----- Provided records -----

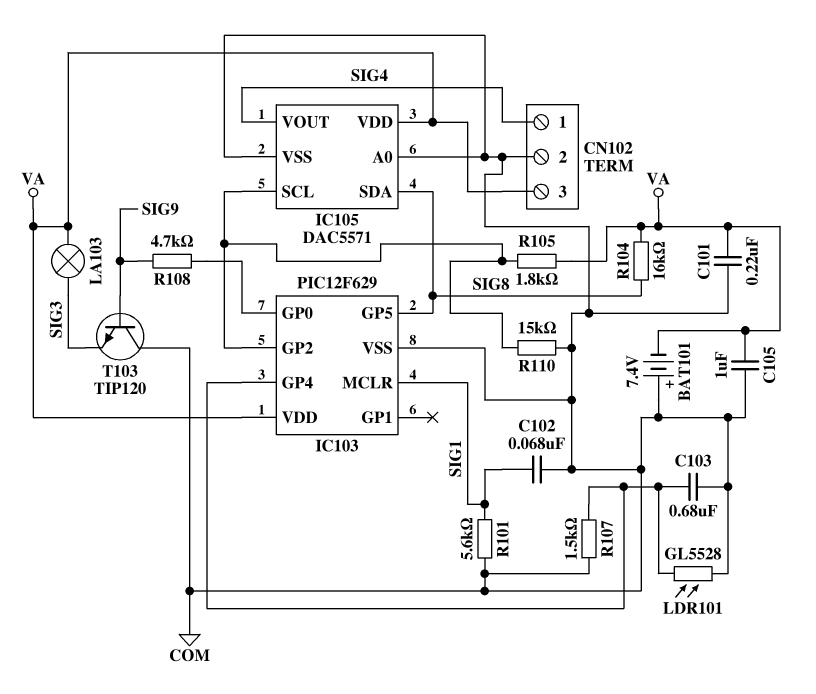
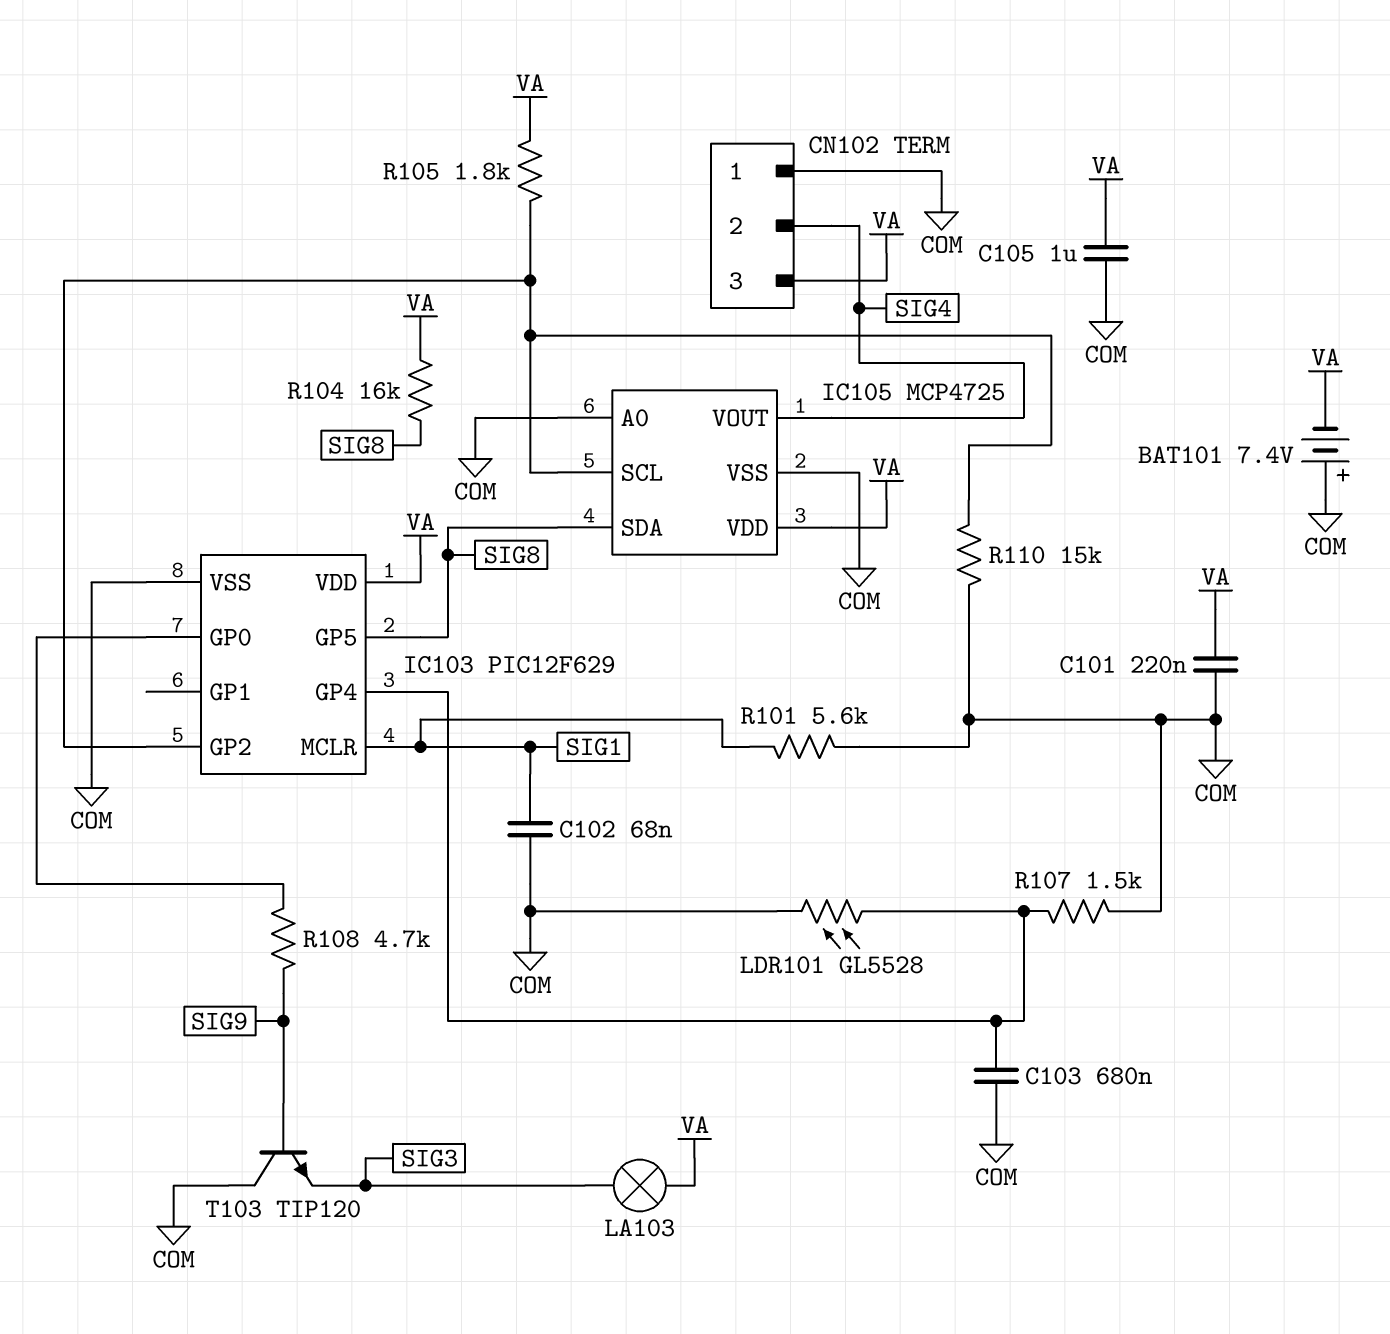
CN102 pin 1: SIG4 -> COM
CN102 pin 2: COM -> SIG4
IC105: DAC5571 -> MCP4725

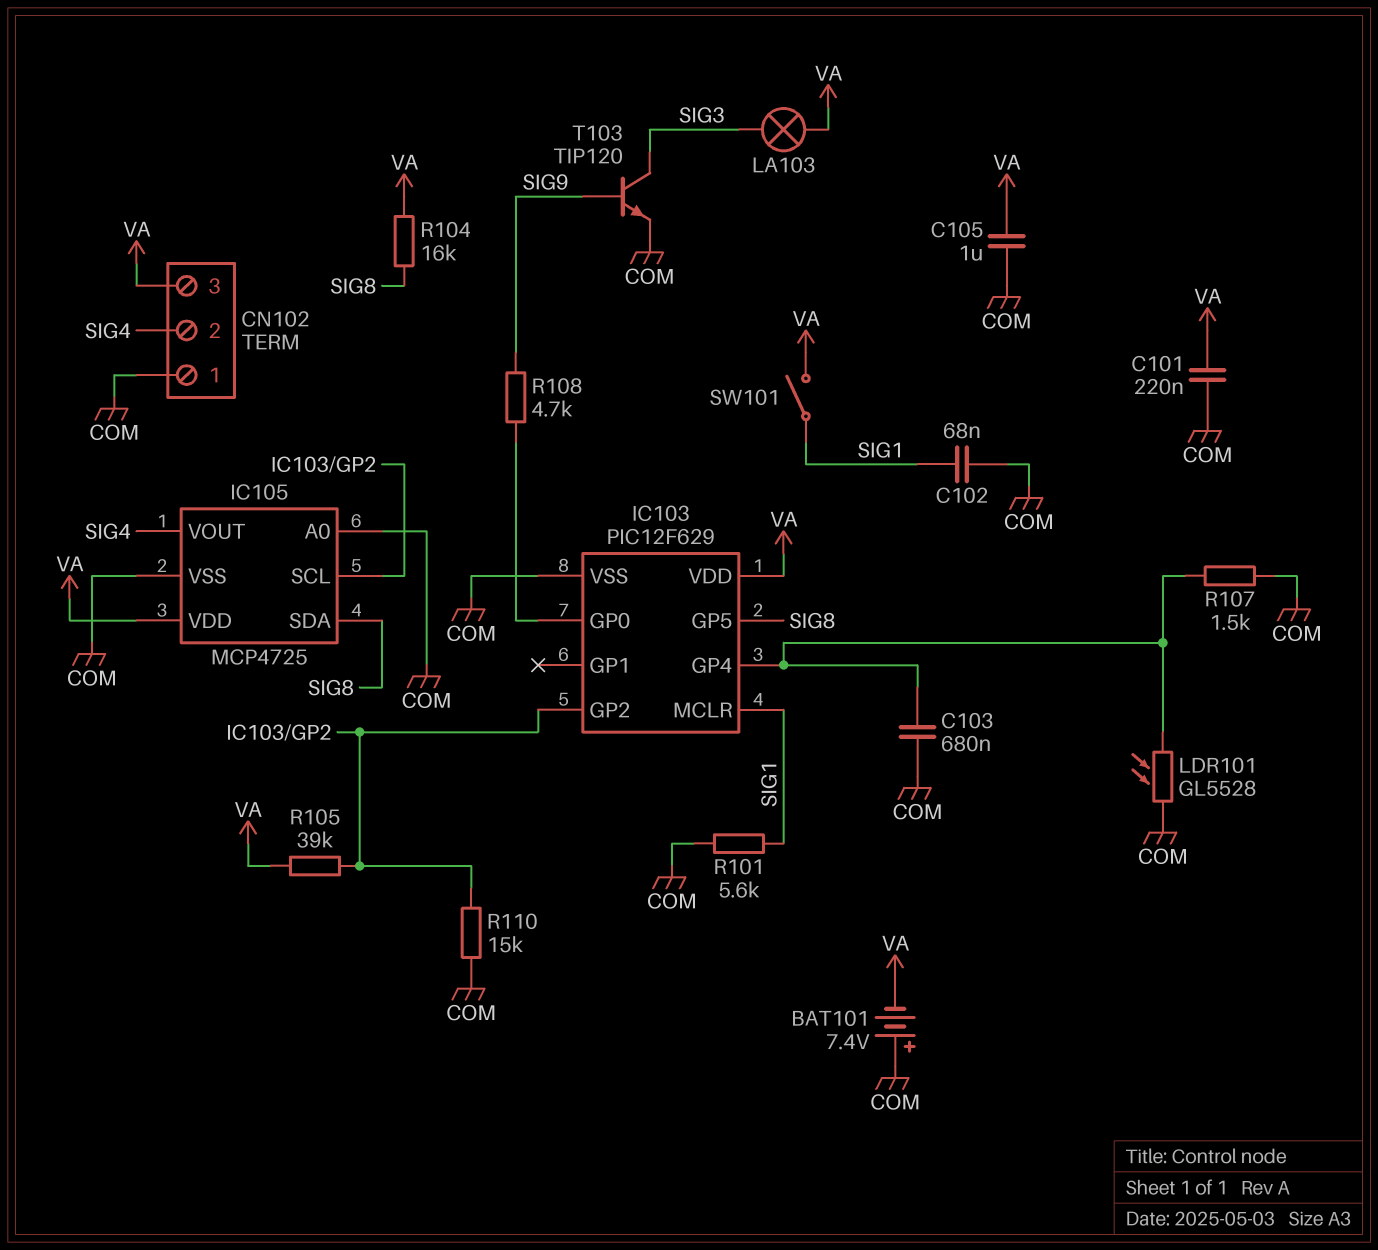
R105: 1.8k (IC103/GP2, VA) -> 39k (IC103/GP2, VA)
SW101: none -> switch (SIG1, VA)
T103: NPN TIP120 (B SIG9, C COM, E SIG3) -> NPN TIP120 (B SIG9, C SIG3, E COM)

-----

→ **Exercise requirements**: Your task is to retype exactly, and only, the lines from the one that holds "IC105: DAC5571 -> MCP4725" through the end of the listing, both end lines included, without any pictures.

→ **Exercise result**:
IC105: DAC5571 -> MCP4725

R105: 1.8k (IC103/GP2, VA) -> 39k (IC103/GP2, VA)
SW101: none -> switch (SIG1, VA)
T103: NPN TIP120 (B SIG9, C COM, E SIG3) -> NPN TIP120 (B SIG9, C SIG3, E COM)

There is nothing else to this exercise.